- _Problem statement_:
Check each line of the data, and copy those where "soap" appears.

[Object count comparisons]
——

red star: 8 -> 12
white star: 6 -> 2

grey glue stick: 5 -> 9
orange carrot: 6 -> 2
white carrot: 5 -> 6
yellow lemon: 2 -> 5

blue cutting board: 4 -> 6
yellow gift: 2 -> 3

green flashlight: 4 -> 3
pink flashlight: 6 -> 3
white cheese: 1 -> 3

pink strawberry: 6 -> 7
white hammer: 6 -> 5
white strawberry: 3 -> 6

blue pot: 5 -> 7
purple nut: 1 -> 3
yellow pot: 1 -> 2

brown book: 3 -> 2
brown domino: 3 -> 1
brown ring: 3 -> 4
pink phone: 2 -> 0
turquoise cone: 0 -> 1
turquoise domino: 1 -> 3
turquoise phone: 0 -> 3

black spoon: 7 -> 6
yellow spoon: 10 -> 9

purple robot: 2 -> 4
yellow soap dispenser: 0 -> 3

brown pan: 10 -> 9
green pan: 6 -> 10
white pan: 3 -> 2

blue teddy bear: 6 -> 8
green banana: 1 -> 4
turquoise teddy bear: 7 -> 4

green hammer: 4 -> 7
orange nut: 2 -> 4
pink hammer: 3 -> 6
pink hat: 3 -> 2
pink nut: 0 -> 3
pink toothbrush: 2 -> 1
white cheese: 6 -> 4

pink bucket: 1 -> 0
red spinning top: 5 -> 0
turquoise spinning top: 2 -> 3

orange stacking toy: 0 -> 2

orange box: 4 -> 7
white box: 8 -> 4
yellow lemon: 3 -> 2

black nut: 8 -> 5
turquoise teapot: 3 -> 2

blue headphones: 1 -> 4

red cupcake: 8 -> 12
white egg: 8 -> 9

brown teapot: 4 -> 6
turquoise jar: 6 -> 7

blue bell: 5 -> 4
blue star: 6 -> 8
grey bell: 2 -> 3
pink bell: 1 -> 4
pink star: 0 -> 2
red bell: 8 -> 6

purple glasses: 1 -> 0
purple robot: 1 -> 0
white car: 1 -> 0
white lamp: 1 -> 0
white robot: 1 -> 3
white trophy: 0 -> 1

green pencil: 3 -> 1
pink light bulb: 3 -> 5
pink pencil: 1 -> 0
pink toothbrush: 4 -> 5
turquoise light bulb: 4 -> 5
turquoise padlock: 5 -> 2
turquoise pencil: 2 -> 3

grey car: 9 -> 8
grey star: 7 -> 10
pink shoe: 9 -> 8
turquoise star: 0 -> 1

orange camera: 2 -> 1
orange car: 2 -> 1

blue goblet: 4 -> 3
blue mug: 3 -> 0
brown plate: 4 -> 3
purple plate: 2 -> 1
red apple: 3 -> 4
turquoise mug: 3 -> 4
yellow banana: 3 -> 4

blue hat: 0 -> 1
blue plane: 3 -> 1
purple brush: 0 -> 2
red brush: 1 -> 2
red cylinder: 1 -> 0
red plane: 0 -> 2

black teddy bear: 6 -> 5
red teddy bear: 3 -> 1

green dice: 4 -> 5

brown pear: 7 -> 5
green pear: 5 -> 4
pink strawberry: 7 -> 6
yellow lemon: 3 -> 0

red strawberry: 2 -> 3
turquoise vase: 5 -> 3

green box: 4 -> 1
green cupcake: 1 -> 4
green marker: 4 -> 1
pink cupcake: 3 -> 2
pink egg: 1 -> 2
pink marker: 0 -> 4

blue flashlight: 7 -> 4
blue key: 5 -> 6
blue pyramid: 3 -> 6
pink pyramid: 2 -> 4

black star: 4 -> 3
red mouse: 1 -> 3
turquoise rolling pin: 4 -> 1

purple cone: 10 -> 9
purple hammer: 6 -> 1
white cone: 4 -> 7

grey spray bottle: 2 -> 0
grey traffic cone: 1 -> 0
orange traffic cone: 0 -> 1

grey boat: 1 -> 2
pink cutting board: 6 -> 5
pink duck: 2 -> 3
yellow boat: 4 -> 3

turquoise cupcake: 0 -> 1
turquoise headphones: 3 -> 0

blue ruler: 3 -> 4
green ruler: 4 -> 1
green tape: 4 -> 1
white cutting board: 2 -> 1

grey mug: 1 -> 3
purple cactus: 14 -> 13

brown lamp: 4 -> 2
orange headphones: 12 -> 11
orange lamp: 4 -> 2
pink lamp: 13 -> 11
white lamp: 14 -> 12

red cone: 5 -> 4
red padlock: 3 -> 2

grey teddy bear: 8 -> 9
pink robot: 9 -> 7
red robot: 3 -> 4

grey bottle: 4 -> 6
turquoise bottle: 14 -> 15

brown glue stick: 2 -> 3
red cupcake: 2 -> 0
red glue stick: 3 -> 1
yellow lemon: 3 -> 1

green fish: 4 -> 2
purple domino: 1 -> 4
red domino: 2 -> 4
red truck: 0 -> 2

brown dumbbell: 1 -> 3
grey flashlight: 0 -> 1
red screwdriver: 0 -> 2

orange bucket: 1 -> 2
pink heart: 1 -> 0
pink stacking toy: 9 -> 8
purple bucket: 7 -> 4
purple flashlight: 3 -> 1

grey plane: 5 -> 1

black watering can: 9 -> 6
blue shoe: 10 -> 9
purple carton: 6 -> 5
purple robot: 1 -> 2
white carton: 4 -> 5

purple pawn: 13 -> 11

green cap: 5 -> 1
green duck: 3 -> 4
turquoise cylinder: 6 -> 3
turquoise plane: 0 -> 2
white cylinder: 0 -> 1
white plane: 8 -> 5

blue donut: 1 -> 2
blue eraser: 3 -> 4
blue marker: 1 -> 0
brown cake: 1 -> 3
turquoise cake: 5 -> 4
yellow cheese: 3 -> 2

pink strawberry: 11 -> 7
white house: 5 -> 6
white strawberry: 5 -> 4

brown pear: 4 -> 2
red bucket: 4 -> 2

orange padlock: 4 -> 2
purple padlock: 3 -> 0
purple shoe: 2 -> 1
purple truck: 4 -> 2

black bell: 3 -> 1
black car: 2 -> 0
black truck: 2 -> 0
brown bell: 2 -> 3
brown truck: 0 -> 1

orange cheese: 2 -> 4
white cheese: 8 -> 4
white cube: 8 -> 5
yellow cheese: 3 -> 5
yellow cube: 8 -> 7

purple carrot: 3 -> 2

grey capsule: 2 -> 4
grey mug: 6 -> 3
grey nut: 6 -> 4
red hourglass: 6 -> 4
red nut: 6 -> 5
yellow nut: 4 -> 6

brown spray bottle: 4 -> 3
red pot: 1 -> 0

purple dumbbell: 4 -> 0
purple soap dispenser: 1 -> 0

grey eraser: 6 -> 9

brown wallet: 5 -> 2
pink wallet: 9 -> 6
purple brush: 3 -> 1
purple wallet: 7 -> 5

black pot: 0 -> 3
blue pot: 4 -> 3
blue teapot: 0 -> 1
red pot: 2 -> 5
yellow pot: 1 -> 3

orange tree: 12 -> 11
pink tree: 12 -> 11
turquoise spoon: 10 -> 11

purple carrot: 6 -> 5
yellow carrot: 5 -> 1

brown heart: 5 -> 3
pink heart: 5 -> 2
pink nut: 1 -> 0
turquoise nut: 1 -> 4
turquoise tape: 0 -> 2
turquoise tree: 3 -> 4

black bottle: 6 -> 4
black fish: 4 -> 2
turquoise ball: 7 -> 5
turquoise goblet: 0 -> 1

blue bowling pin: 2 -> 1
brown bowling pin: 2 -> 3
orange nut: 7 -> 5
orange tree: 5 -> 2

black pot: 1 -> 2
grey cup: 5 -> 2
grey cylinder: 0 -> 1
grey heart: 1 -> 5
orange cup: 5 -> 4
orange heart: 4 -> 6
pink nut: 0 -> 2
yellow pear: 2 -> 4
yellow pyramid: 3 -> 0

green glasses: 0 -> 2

——

- _Exercise response_:
yellow soap dispenser: 0 -> 3
purple soap dispenser: 1 -> 0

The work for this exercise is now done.